SOURCE DATA →

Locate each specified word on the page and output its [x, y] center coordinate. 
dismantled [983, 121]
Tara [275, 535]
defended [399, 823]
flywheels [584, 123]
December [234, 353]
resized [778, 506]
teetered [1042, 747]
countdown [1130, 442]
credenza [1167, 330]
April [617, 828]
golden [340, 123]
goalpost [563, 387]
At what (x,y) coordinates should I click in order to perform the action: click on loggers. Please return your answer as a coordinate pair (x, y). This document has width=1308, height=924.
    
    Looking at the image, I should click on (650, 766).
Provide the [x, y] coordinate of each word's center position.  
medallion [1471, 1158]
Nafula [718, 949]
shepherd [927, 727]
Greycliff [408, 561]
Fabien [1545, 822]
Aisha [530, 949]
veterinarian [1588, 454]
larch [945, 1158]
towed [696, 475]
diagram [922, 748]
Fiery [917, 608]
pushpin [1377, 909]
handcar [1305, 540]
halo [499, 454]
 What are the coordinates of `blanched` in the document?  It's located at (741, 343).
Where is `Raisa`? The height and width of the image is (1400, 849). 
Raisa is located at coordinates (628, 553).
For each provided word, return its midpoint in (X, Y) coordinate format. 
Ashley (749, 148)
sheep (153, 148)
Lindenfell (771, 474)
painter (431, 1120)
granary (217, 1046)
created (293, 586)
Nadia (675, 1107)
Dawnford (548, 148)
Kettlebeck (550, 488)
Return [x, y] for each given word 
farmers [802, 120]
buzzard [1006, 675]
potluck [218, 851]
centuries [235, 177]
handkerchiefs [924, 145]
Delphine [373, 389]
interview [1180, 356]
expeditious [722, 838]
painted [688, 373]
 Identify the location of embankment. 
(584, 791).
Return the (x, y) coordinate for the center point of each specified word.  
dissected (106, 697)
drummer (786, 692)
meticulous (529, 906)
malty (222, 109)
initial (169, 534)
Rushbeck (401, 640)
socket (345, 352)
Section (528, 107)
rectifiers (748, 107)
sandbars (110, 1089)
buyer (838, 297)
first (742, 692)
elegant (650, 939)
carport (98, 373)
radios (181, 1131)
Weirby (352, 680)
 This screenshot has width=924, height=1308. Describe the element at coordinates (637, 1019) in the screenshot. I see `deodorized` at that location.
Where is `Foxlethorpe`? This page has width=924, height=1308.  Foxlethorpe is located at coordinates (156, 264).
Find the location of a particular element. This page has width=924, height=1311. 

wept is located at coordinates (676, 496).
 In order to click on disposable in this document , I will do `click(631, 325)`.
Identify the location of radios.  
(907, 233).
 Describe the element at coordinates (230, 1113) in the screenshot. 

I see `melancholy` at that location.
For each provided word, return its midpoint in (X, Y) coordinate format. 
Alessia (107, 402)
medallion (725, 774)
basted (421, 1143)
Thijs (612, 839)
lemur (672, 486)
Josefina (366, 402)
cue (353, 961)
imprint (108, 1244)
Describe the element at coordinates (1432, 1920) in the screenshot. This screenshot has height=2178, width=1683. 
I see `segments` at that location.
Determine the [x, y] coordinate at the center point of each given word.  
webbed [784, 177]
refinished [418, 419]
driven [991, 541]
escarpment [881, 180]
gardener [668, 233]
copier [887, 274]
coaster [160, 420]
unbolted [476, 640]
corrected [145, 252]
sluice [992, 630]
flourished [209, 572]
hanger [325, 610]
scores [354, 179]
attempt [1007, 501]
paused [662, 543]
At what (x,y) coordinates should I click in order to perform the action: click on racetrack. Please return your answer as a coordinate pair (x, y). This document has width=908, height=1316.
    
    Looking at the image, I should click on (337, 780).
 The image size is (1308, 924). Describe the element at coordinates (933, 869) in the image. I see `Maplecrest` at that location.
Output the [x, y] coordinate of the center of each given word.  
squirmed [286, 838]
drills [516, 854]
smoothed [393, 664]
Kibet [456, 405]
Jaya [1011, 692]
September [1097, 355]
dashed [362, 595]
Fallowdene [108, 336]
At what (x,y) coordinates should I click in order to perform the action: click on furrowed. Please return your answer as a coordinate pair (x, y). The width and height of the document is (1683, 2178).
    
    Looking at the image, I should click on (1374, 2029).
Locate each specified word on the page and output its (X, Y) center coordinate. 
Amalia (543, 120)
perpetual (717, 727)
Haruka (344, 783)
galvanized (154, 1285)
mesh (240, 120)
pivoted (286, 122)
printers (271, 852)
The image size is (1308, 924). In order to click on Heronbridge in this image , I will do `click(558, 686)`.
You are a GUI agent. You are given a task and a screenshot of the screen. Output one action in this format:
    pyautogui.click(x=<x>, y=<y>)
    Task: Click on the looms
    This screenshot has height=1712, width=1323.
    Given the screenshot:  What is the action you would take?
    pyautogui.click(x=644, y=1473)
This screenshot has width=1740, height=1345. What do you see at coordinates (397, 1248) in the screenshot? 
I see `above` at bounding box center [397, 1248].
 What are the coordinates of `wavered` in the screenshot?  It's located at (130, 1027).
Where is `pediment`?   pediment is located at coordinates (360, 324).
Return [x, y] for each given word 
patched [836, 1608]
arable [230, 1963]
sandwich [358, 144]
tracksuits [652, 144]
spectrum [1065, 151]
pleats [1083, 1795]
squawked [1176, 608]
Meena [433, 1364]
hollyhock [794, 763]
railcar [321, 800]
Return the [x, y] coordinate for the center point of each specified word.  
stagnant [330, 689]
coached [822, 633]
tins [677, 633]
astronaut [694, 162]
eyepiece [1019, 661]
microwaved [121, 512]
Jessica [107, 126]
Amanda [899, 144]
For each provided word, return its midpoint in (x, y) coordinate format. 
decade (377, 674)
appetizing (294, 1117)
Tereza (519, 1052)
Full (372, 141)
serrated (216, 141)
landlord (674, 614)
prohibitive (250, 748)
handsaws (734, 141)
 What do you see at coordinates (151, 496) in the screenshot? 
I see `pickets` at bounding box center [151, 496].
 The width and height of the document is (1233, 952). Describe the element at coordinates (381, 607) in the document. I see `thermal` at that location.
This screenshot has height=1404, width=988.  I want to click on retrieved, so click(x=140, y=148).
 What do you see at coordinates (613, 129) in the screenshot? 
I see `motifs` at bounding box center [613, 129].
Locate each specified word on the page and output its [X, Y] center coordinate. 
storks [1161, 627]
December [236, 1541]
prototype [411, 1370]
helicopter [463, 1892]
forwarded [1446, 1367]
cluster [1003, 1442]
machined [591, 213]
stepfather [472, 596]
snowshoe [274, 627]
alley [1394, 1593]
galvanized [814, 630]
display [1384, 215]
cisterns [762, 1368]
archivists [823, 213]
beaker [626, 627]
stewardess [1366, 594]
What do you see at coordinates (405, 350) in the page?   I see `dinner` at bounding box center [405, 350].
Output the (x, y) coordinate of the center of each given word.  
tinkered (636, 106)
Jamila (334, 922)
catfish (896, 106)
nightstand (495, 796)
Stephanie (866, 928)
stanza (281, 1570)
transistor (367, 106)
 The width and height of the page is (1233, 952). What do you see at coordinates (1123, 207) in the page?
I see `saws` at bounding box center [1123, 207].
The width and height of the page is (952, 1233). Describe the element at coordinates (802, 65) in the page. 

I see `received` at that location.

GIVEN PROBLEM →
Copy the listing above line for line, changing nothing.

CORRECT OUTPUT →
Locate each specified word on the page and output its [x, y] center coordinate. 
dismantled [983, 121]
Tara [275, 535]
defended [399, 823]
flywheels [584, 123]
December [234, 353]
resized [778, 506]
teetered [1042, 747]
countdown [1130, 442]
credenza [1167, 330]
April [617, 828]
golden [340, 123]
goalpost [563, 387]
At what (x,y) coordinates should I click in order to perform the action: click on loggers. Please return your answer as a coordinate pair (x, y). This document has width=1308, height=924.
    
    Looking at the image, I should click on (650, 766).
Provide the [x, y] coordinate of each word's center position.  
medallion [1471, 1158]
Nafula [718, 949]
shepherd [927, 727]
Greycliff [408, 561]
Fabien [1545, 822]
Aisha [530, 949]
veterinarian [1588, 454]
larch [945, 1158]
towed [696, 475]
diagram [922, 748]
Fiery [917, 608]
pushpin [1377, 909]
handcar [1305, 540]
halo [499, 454]
 What are the coordinates of `blanched` in the document?  It's located at (741, 343).
Where is `Raisa`? The height and width of the image is (1400, 849). 
Raisa is located at coordinates (628, 553).
For each provided word, return its midpoint in (X, Y) coordinate format. 
Ashley (749, 148)
sheep (153, 148)
Lindenfell (771, 474)
painter (431, 1120)
granary (217, 1046)
created (293, 586)
Nadia (675, 1107)
Dawnford (548, 148)
Kettlebeck (550, 488)
Return [x, y] for each given word 
farmers [802, 120]
buzzard [1006, 675]
potluck [218, 851]
centuries [235, 177]
handkerchiefs [924, 145]
Delphine [373, 389]
interview [1180, 356]
expeditious [722, 838]
painted [688, 373]
 Identify the location of embankment. 
(584, 791).
Return the (x, y) coordinate for the center point of each specified word.  
dissected (106, 697)
drummer (786, 692)
meticulous (529, 906)
malty (222, 109)
initial (169, 534)
Rushbeck (401, 640)
socket (345, 352)
Section (528, 107)
rectifiers (748, 107)
sandbars (110, 1089)
buyer (838, 297)
first (742, 692)
elegant (650, 939)
carport (98, 373)
radios (181, 1131)
Weirby (352, 680)
 This screenshot has width=924, height=1308. Describe the element at coordinates (637, 1019) in the screenshot. I see `deodorized` at that location.
Where is `Foxlethorpe`? This page has width=924, height=1308.  Foxlethorpe is located at coordinates (156, 264).
Find the location of a particular element. This page has width=924, height=1311. 

wept is located at coordinates (676, 496).
 In order to click on disposable in this document , I will do `click(631, 325)`.
Identify the location of radios.  
(907, 233).
 Describe the element at coordinates (230, 1113) in the screenshot. 

I see `melancholy` at that location.
For each provided word, return its midpoint in (X, Y) coordinate format. 
Alessia (107, 402)
medallion (725, 774)
basted (421, 1143)
Thijs (612, 839)
lemur (672, 486)
Josefina (366, 402)
cue (353, 961)
imprint (108, 1244)
Describe the element at coordinates (1432, 1920) in the screenshot. This screenshot has height=2178, width=1683. 
I see `segments` at that location.
Determine the [x, y] coordinate at the center point of each given word.  
webbed [784, 177]
refinished [418, 419]
driven [991, 541]
escarpment [881, 180]
gardener [668, 233]
copier [887, 274]
coaster [160, 420]
unbolted [476, 640]
corrected [145, 252]
sluice [992, 630]
flourished [209, 572]
hanger [325, 610]
scores [354, 179]
attempt [1007, 501]
paused [662, 543]
At what (x,y) coordinates should I click in order to perform the action: click on racetrack. Please return your answer as a coordinate pair (x, y). This document has width=908, height=1316.
    
    Looking at the image, I should click on (337, 780).
 The image size is (1308, 924). Describe the element at coordinates (933, 869) in the image. I see `Maplecrest` at that location.
Output the [x, y] coordinate of the center of each given word.  
squirmed [286, 838]
drills [516, 854]
smoothed [393, 664]
Kibet [456, 405]
Jaya [1011, 692]
September [1097, 355]
dashed [362, 595]
Fallowdene [108, 336]
At what (x,y) coordinates should I click in order to perform the action: click on furrowed. Please return your answer as a coordinate pair (x, y). The width and height of the document is (1683, 2178).
    
    Looking at the image, I should click on (1374, 2029).
Locate each specified word on the page and output its (X, Y) center coordinate. 
Amalia (543, 120)
perpetual (717, 727)
Haruka (344, 783)
galvanized (154, 1285)
mesh (240, 120)
pivoted (286, 122)
printers (271, 852)
The image size is (1308, 924). In order to click on Heronbridge in this image , I will do `click(558, 686)`.
You are a GUI agent. You are given a task and a screenshot of the screen. Output one action in this format:
    pyautogui.click(x=<x>, y=<y>)
    Task: Click on the looms
    This screenshot has height=1712, width=1323.
    Given the screenshot:  What is the action you would take?
    pyautogui.click(x=644, y=1473)
This screenshot has width=1740, height=1345. What do you see at coordinates (397, 1248) in the screenshot? 
I see `above` at bounding box center [397, 1248].
 What are the coordinates of `wavered` in the screenshot?  It's located at (130, 1027).
Where is `pediment`?   pediment is located at coordinates (360, 324).
Return [x, y] for each given word 
patched [836, 1608]
arable [230, 1963]
sandwich [358, 144]
tracksuits [652, 144]
spectrum [1065, 151]
pleats [1083, 1795]
squawked [1176, 608]
Meena [433, 1364]
hollyhock [794, 763]
railcar [321, 800]
Return the [x, y] coordinate for the center point of each specified word.  
stagnant [330, 689]
coached [822, 633]
tins [677, 633]
astronaut [694, 162]
eyepiece [1019, 661]
microwaved [121, 512]
Jessica [107, 126]
Amanda [899, 144]
For each provided word, return its midpoint in (x, y) coordinate format. 
decade (377, 674)
appetizing (294, 1117)
Tereza (519, 1052)
Full (372, 141)
serrated (216, 141)
landlord (674, 614)
prohibitive (250, 748)
handsaws (734, 141)
 What do you see at coordinates (151, 496) in the screenshot? 
I see `pickets` at bounding box center [151, 496].
 The width and height of the document is (1233, 952). Describe the element at coordinates (381, 607) in the document. I see `thermal` at that location.
This screenshot has height=1404, width=988.  I want to click on retrieved, so click(x=140, y=148).
 What do you see at coordinates (613, 129) in the screenshot? 
I see `motifs` at bounding box center [613, 129].
Locate each specified word on the page and output its [X, Y] center coordinate. 
storks [1161, 627]
December [236, 1541]
prototype [411, 1370]
helicopter [463, 1892]
forwarded [1446, 1367]
cluster [1003, 1442]
machined [591, 213]
stepfather [472, 596]
snowshoe [274, 627]
alley [1394, 1593]
galvanized [814, 630]
display [1384, 215]
cisterns [762, 1368]
archivists [823, 213]
beaker [626, 627]
stewardess [1366, 594]
What do you see at coordinates (405, 350) in the page?   I see `dinner` at bounding box center [405, 350].
Output the (x, y) coordinate of the center of each given word.  
tinkered (636, 106)
Jamila (334, 922)
catfish (896, 106)
nightstand (495, 796)
Stephanie (866, 928)
stanza (281, 1570)
transistor (367, 106)
 The width and height of the page is (1233, 952). What do you see at coordinates (1123, 207) in the page?
I see `saws` at bounding box center [1123, 207].
The width and height of the page is (952, 1233). Describe the element at coordinates (802, 65) in the page. 

I see `received` at that location.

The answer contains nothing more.